§ EXERCISE GOAL
The pictures get dropped, while every remaining part of the listing is copied exactly.
═════ SUPPLIED RECORDS ═════
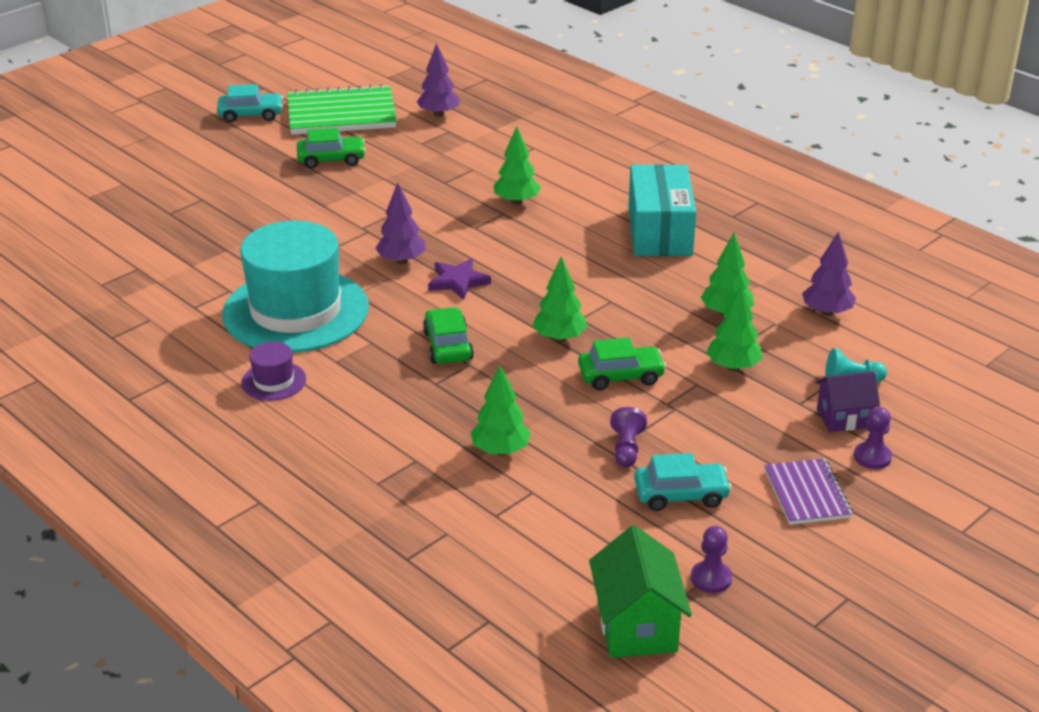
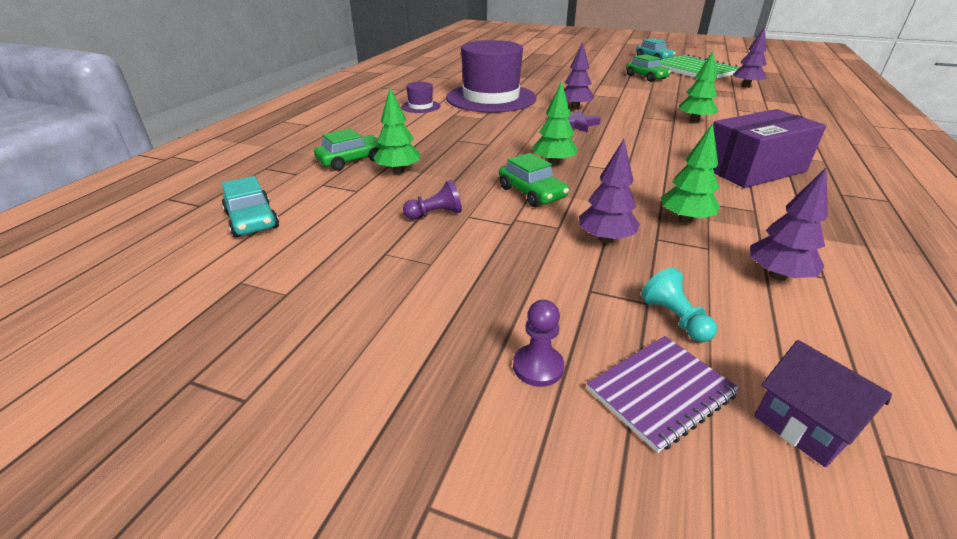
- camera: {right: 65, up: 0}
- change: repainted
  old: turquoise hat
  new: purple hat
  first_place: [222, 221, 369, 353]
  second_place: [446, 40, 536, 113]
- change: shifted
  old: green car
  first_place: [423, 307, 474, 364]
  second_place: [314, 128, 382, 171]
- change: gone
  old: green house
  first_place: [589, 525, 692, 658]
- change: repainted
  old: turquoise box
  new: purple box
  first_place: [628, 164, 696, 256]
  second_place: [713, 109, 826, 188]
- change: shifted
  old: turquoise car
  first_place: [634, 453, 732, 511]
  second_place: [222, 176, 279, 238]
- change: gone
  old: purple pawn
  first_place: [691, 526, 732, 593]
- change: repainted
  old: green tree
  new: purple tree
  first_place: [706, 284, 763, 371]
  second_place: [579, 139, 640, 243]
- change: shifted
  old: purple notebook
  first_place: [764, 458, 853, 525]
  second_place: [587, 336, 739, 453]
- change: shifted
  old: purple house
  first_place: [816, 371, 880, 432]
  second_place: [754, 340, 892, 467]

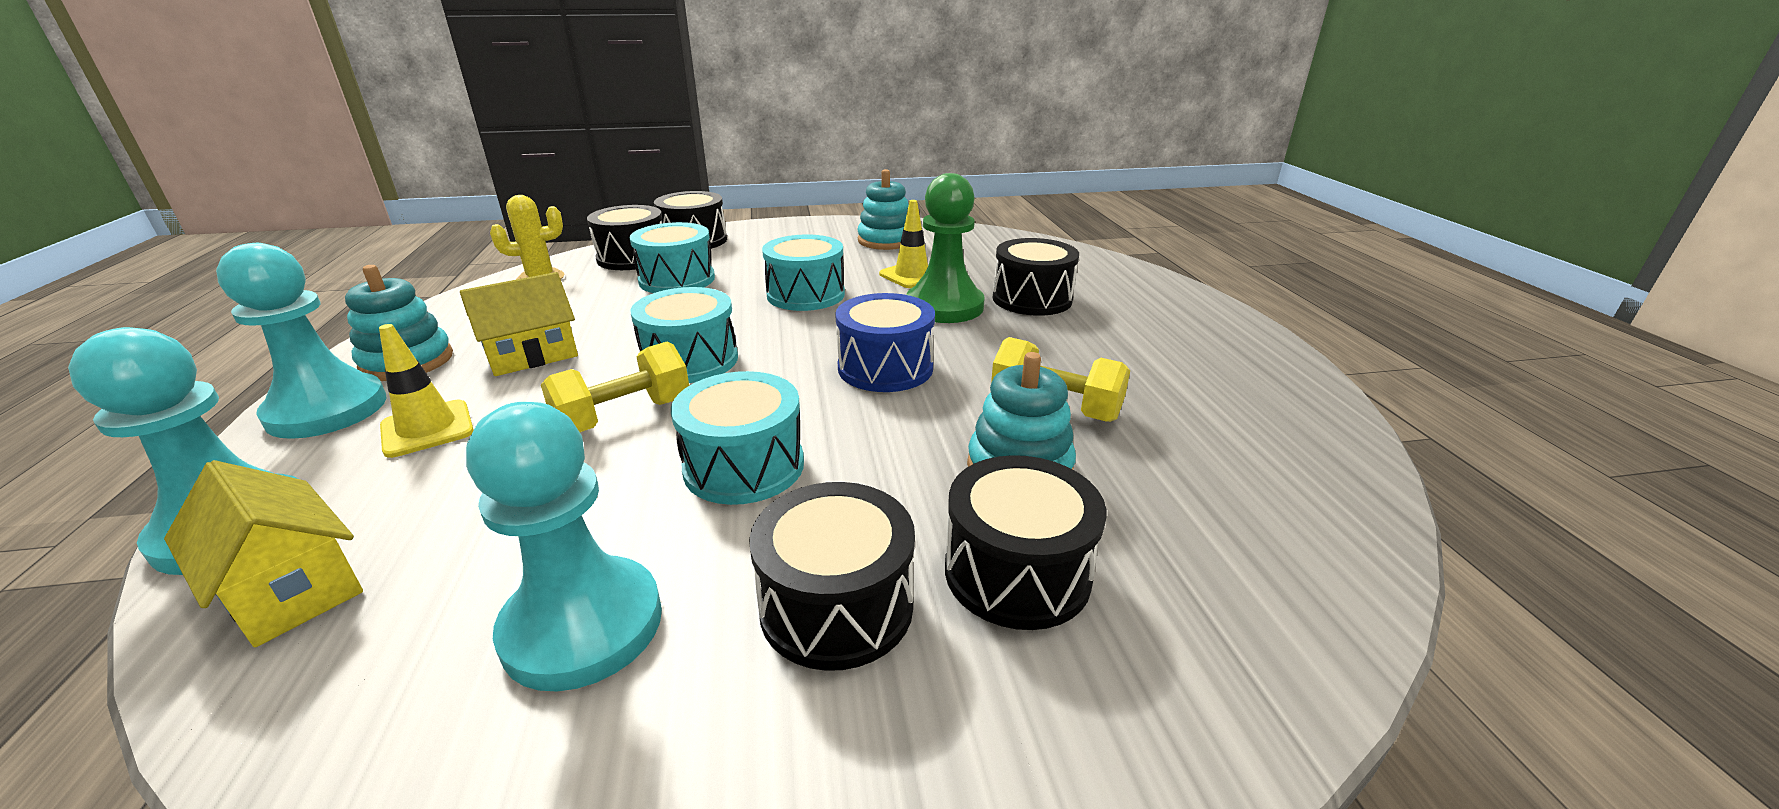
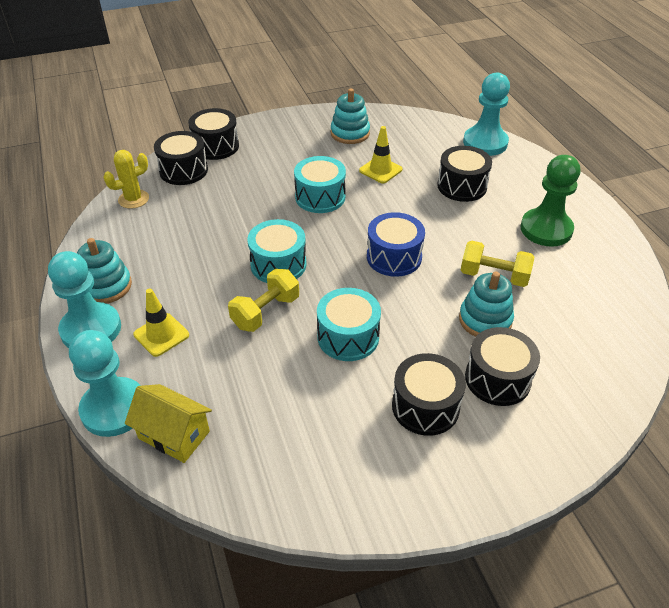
- camera: {right: -10, up: 15}
- change: gone
  old: yellow house
  first_place: [460, 272, 578, 376]
- change: shifted
  old: turquoise pawn
  first_place: [466, 402, 662, 691]
  second_place: [463, 73, 510, 156]
- change: gone
  old: turquoise drum
  first_place: [629, 222, 715, 293]
- change: shifted
  old: green pawn
  first_place: [907, 173, 985, 323]
  second_place: [520, 155, 580, 247]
═════
§ ANSWER SECTION
- camera: {right: 65, up: 0}
- change: repainted
  old: turquoise hat
  new: purple hat
  first_place: [222, 221, 369, 353]
  second_place: [446, 40, 536, 113]
- change: shifted
  old: green car
  first_place: [423, 307, 474, 364]
  second_place: [314, 128, 382, 171]
- change: gone
  old: green house
  first_place: [589, 525, 692, 658]
- change: repainted
  old: turquoise box
  new: purple box
  first_place: [628, 164, 696, 256]
  second_place: [713, 109, 826, 188]
- change: shifted
  old: turquoise car
  first_place: [634, 453, 732, 511]
  second_place: [222, 176, 279, 238]
- change: gone
  old: purple pawn
  first_place: [691, 526, 732, 593]
- change: repainted
  old: green tree
  new: purple tree
  first_place: [706, 284, 763, 371]
  second_place: [579, 139, 640, 243]
- change: shifted
  old: purple notebook
  first_place: [764, 458, 853, 525]
  second_place: [587, 336, 739, 453]
- change: shifted
  old: purple house
  first_place: [816, 371, 880, 432]
  second_place: [754, 340, 892, 467]

- camera: {right: -10, up: 15}
- change: gone
  old: yellow house
  first_place: [460, 272, 578, 376]
- change: shifted
  old: turquoise pawn
  first_place: [466, 402, 662, 691]
  second_place: [463, 73, 510, 156]
- change: gone
  old: turquoise drum
  first_place: [629, 222, 715, 293]
- change: shifted
  old: green pawn
  first_place: [907, 173, 985, 323]
  second_place: [520, 155, 580, 247]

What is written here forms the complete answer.